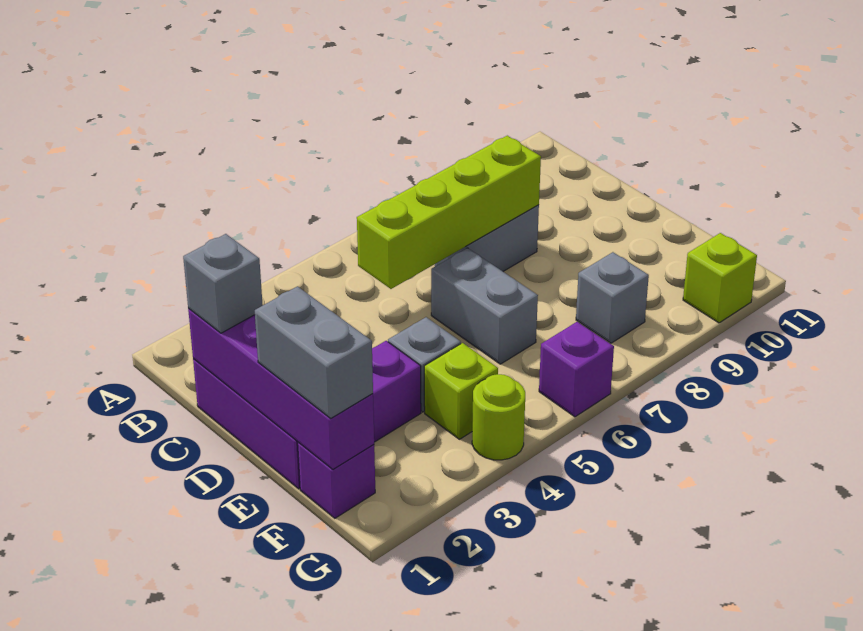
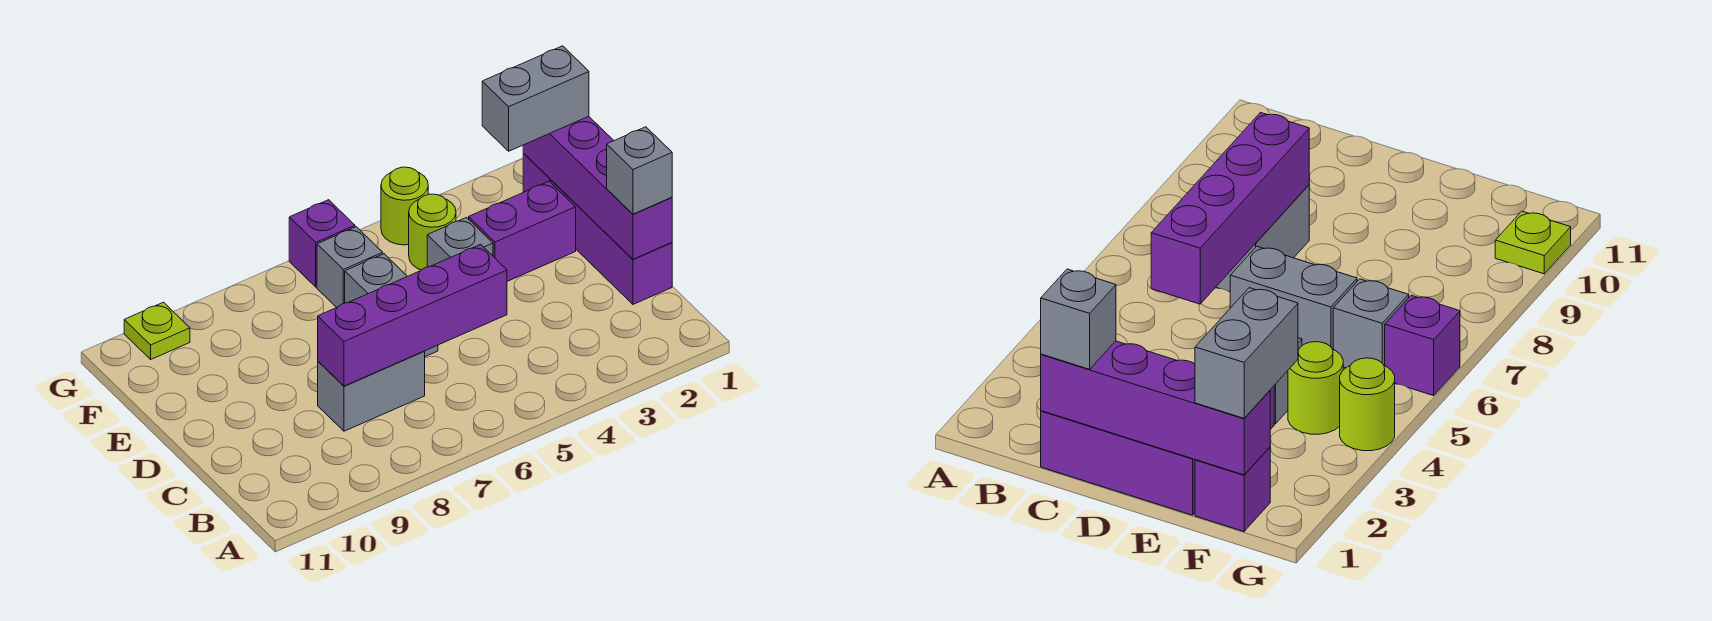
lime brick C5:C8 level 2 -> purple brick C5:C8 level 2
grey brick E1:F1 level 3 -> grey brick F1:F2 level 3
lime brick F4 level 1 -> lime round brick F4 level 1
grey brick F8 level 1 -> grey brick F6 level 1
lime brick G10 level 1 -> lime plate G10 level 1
•••
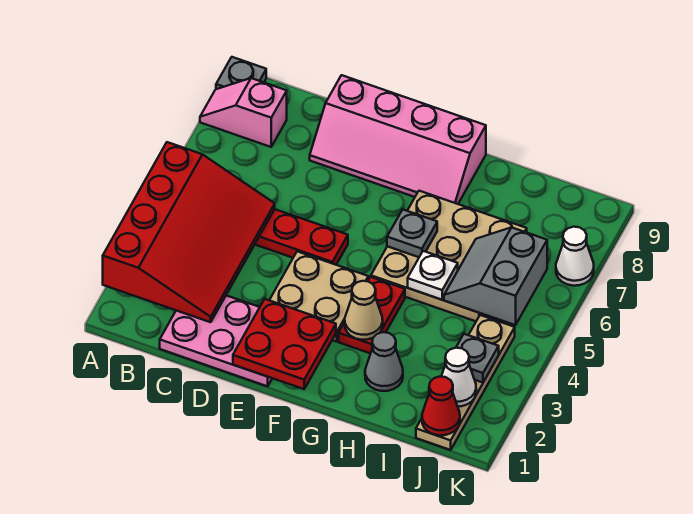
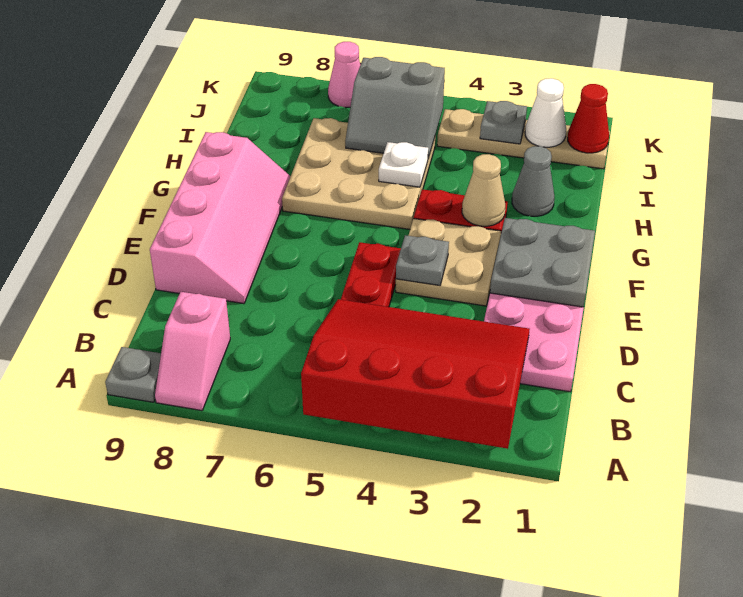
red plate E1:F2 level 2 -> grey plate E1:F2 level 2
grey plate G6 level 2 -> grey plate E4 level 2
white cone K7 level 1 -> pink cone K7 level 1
•••
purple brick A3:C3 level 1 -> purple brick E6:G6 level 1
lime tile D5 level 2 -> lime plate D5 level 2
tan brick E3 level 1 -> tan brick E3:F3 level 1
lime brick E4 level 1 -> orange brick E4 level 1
•••
» **About this task**:
Starting at the line above that contains "lime brick C5:C8", repeat each line exactly up to and including the line that contains "lime brick G10", and stop there.

» **Answer to this task**:
lime brick C5:C8 level 2 -> purple brick C5:C8 level 2
grey brick E1:F1 level 3 -> grey brick F1:F2 level 3
lime brick F4 level 1 -> lime round brick F4 level 1
grey brick F8 level 1 -> grey brick F6 level 1
lime brick G10 level 1 -> lime plate G10 level 1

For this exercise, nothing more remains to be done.